Exercise instructions: Reproduce, from the line containing "(578, 528) = (620, 203): red" to the last line of the material, every line exactly.

Data for processing:
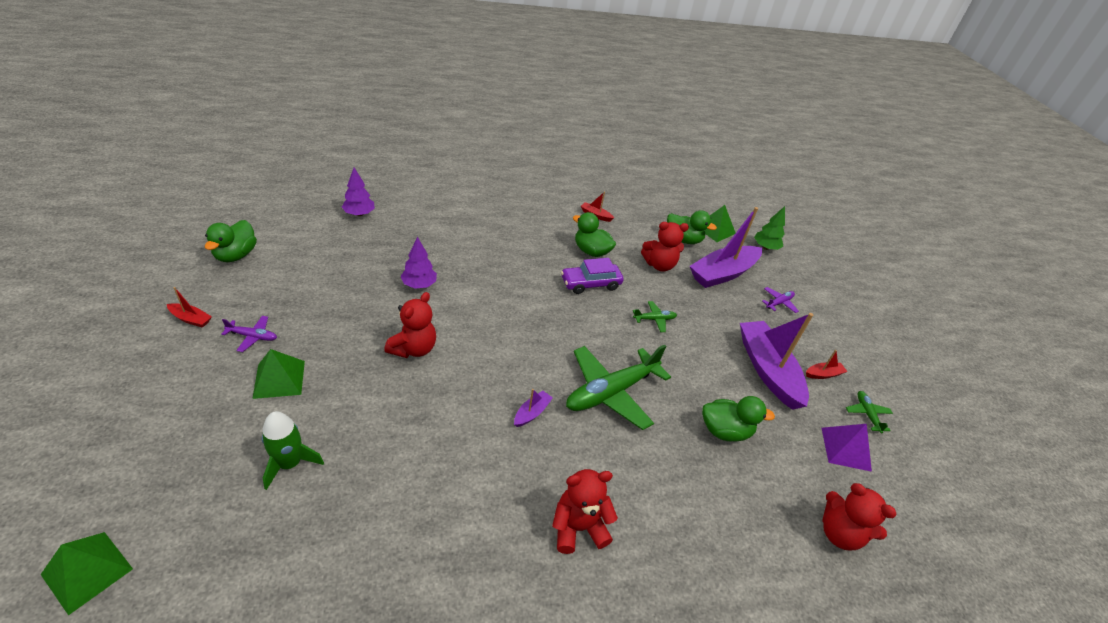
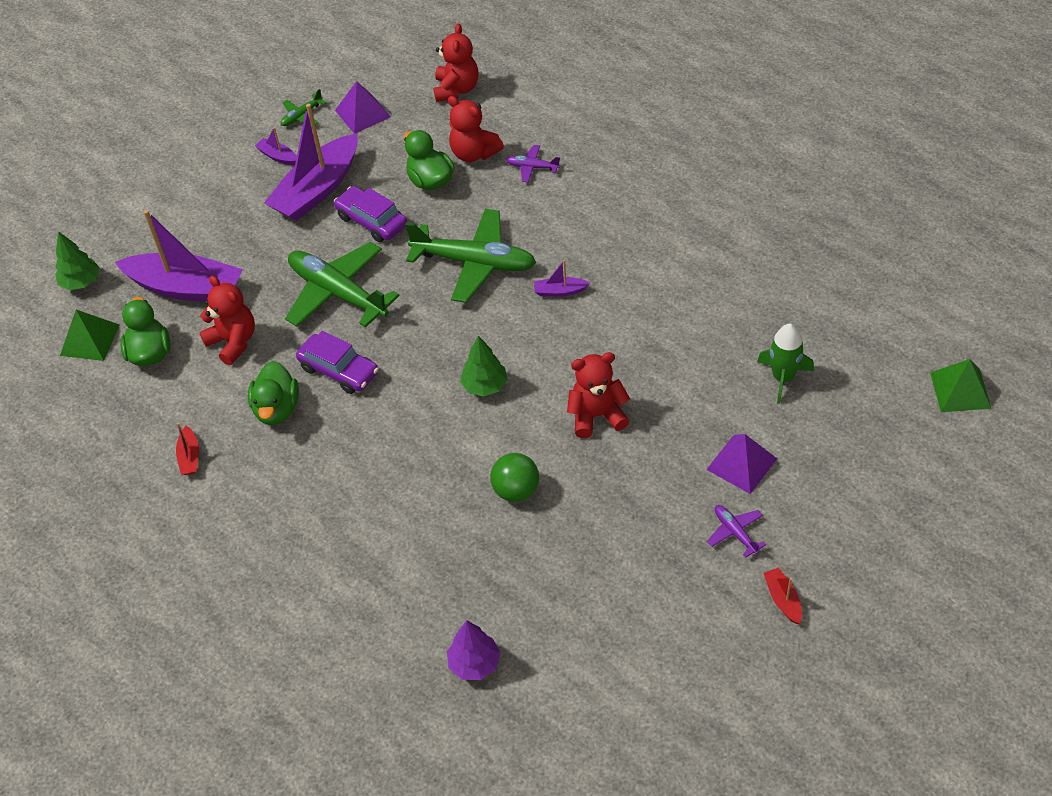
camera: 120 degrees left, 10 degrees up
(236, 255) = (680, 680): green duck -> none
(279, 379) = (742, 464): green pyramid -> purple pyramid
(419, 285) = (516, 490): purple tree -> green ball
(503, 323) = (484, 386): none -> green tree
(578, 528) = (620, 203): red teddy bear -> red teddy bear (474, 153)
(654, 319) = (337, 293): green plane -> green plane, size x2.25
(708, 373) = (372, 221): none -> purple car
(779, 303) = (192, 226): purple plane -> purple plane (532, 167)
(823, 374) = (278, 156): red boat -> purple boat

Exercise result:
(578, 528) = (620, 203): red teddy bear -> red teddy bear (474, 153)
(654, 319) = (337, 293): green plane -> green plane, size x2.25
(708, 373) = (372, 221): none -> purple car
(779, 303) = (192, 226): purple plane -> purple plane (532, 167)
(823, 374) = (278, 156): red boat -> purple boat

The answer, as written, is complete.